* [EXERCISE DIRECTIONS]: Please repeat exactly the lines from the one containing "red hexagon: rotated" through the last line of the records, both included, and nothing else, leaving out any pictures.

[[ SOURCE MATERIAL open ]]

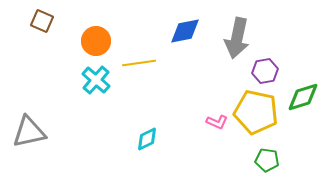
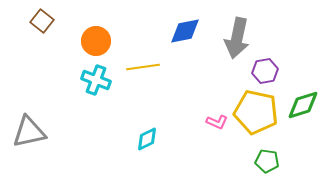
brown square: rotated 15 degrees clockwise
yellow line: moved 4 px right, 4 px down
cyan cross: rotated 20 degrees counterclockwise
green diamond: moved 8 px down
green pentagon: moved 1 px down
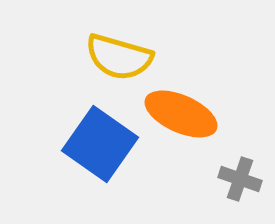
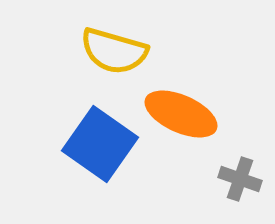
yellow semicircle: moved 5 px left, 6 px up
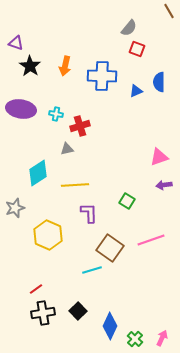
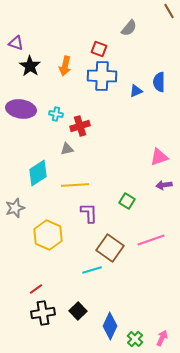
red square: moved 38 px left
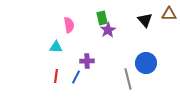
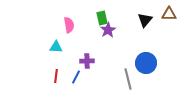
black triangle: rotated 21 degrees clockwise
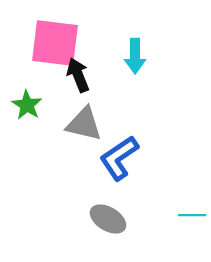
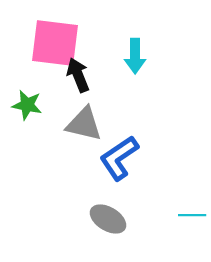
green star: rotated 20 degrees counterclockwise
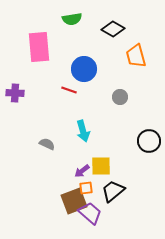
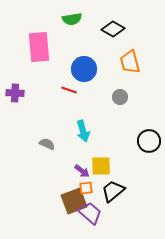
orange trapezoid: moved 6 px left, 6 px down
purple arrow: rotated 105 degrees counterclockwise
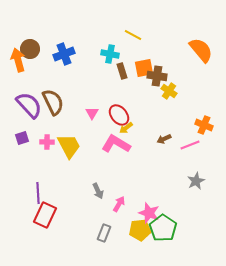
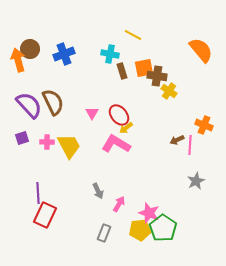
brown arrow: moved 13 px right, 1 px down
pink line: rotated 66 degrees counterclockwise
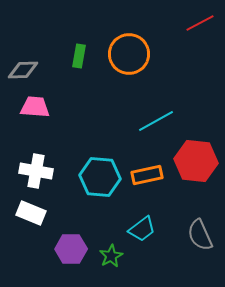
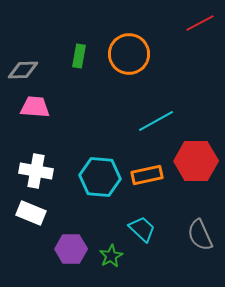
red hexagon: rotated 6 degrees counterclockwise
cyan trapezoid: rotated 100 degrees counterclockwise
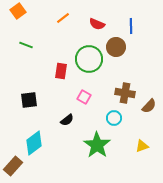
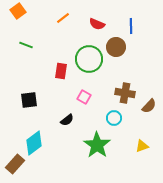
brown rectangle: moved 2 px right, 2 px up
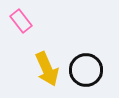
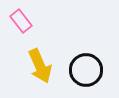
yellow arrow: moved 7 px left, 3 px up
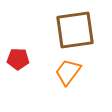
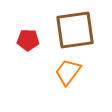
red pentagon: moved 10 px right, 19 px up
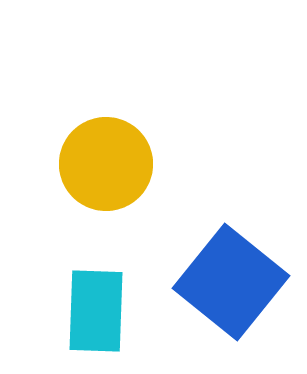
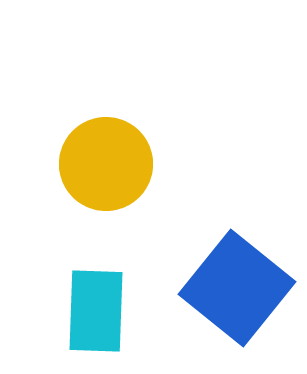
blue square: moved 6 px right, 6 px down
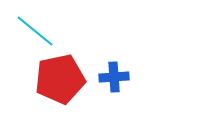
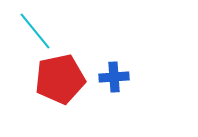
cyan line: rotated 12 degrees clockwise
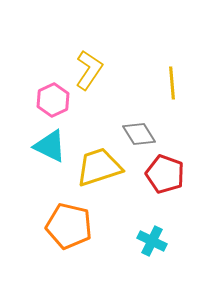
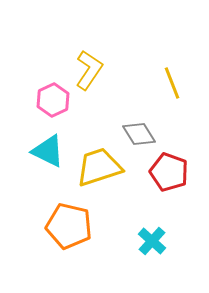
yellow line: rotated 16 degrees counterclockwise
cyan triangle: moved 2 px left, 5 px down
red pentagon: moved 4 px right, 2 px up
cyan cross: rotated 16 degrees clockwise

[[ SOURCE MATERIAL closed ]]

* [TASK RESPONSE]:
red hexagon: rotated 6 degrees counterclockwise
cyan trapezoid: rotated 100 degrees counterclockwise
brown rectangle: moved 2 px right, 2 px up
yellow arrow: moved 7 px left, 3 px up
red pentagon: moved 10 px right, 19 px up
blue square: moved 6 px right, 6 px down
cyan line: rotated 12 degrees clockwise
yellow line: rotated 16 degrees counterclockwise
cyan triangle: moved 2 px left, 5 px down
red pentagon: moved 4 px right, 2 px up
cyan cross: rotated 16 degrees clockwise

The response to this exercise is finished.